++++ Entries provided ++++

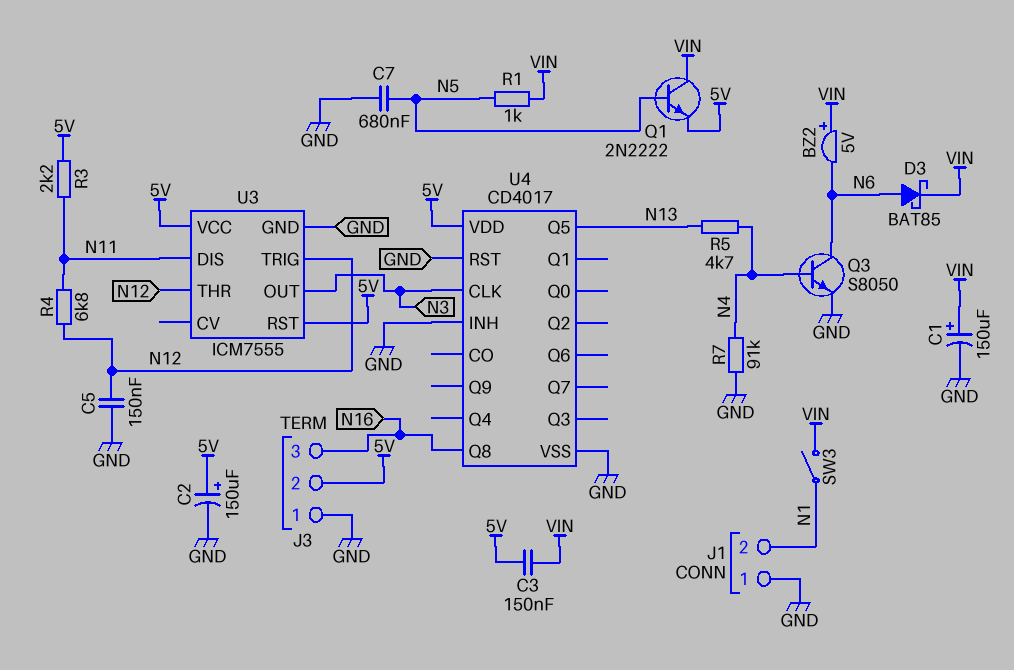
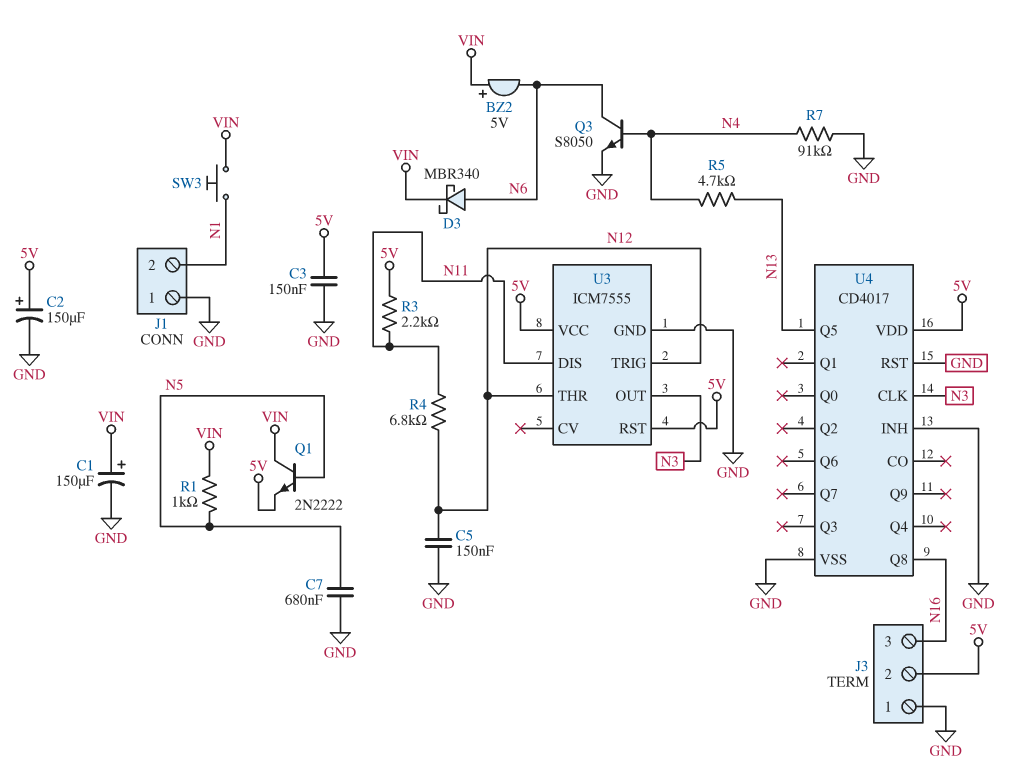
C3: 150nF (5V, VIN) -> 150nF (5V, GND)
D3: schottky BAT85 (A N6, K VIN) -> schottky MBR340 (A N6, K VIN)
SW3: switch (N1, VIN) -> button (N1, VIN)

++++
++++ Entries provided ++++

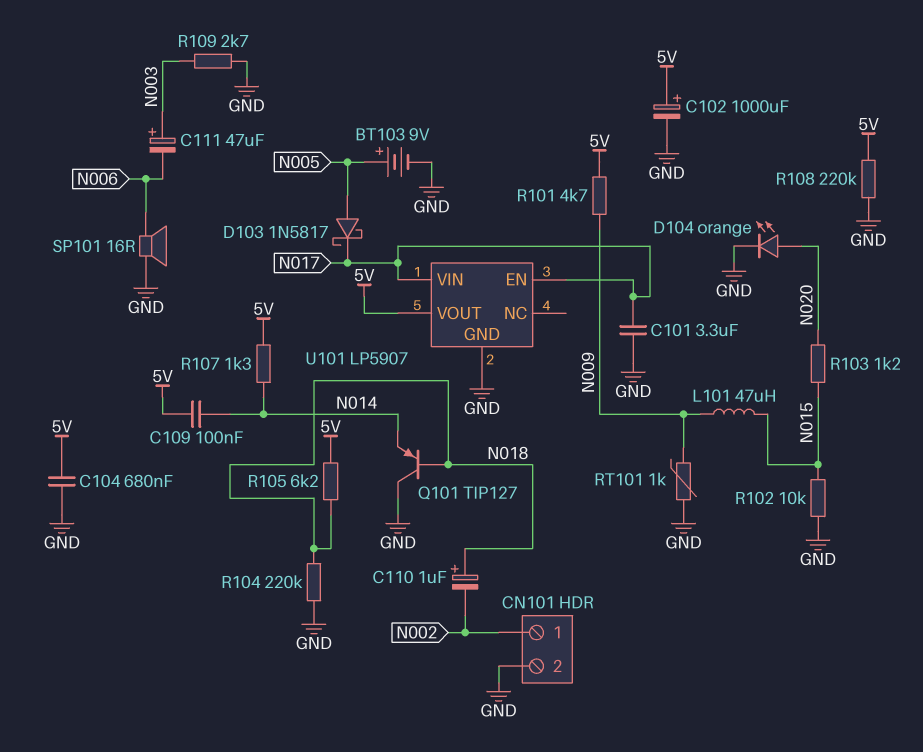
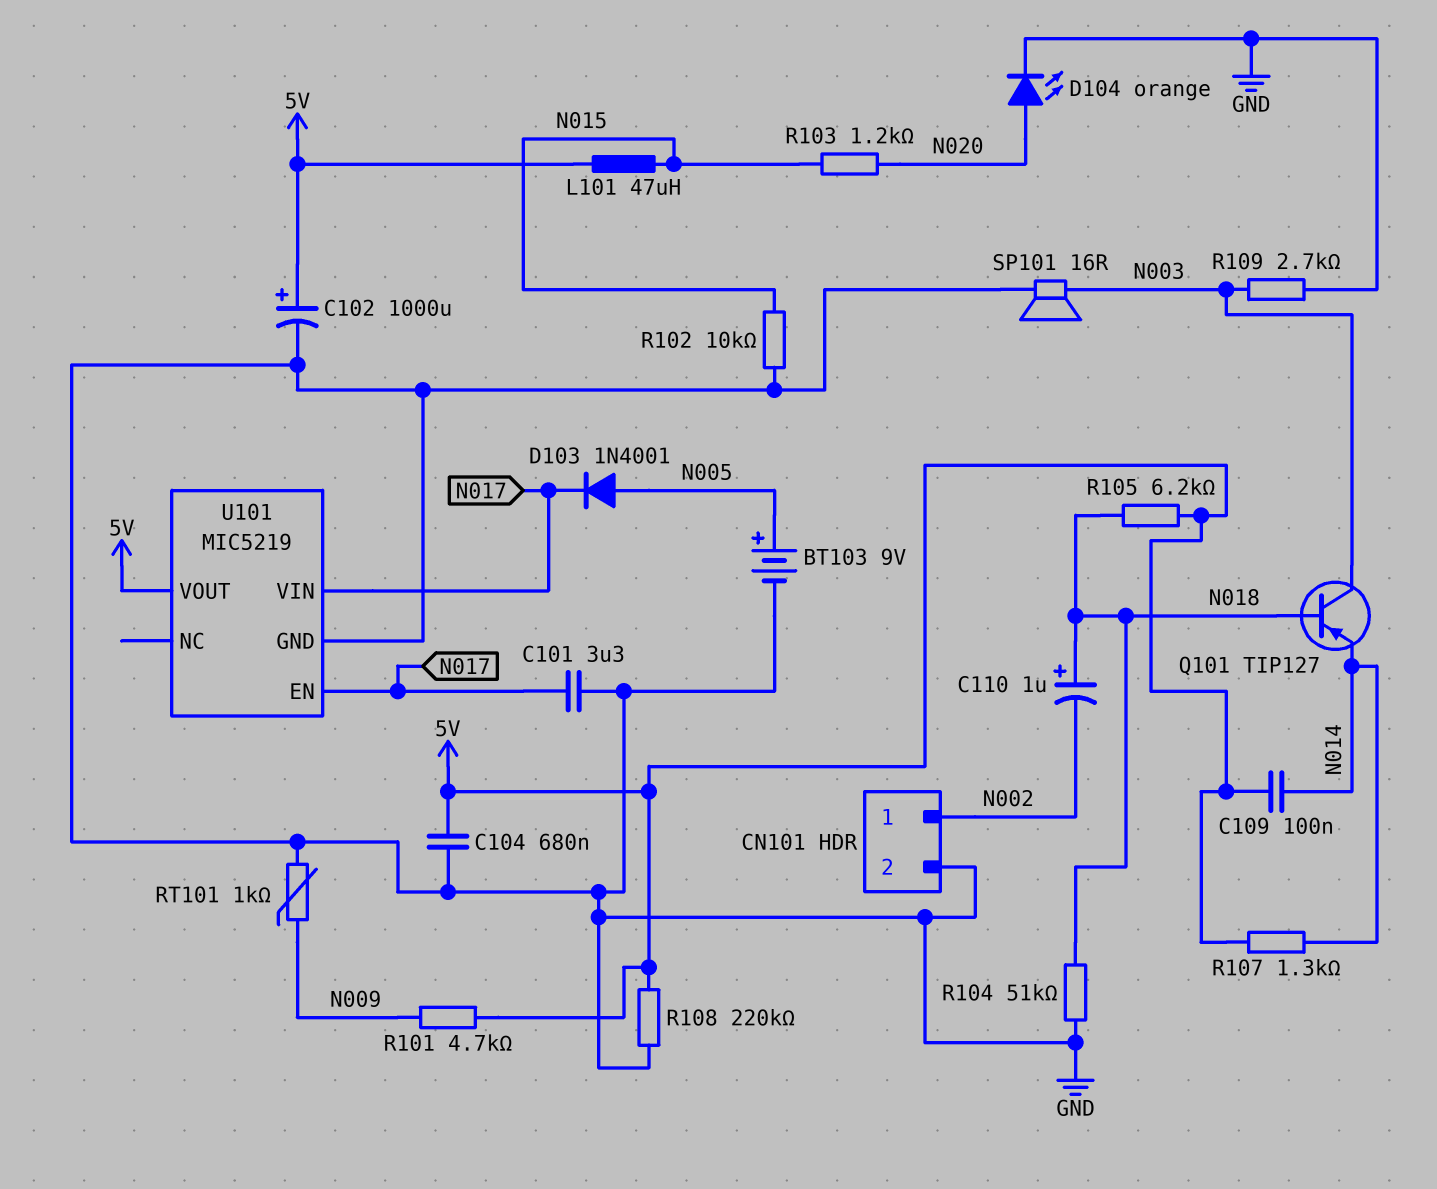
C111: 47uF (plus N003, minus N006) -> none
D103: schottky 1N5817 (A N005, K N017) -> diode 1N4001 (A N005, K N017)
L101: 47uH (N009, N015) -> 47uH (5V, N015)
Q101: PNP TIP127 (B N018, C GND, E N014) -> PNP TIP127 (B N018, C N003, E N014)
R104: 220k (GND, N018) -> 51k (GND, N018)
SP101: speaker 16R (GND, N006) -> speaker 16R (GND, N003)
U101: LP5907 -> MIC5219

++++

Search the preceding listing for "schottky" and extract every line where it is found.

D3: schottky BAT85 (A N6, K VIN) -> schottky MBR340 (A N6, K VIN)
D103: schottky 1N5817 (A N005, K N017) -> diode 1N4001 (A N005, K N017)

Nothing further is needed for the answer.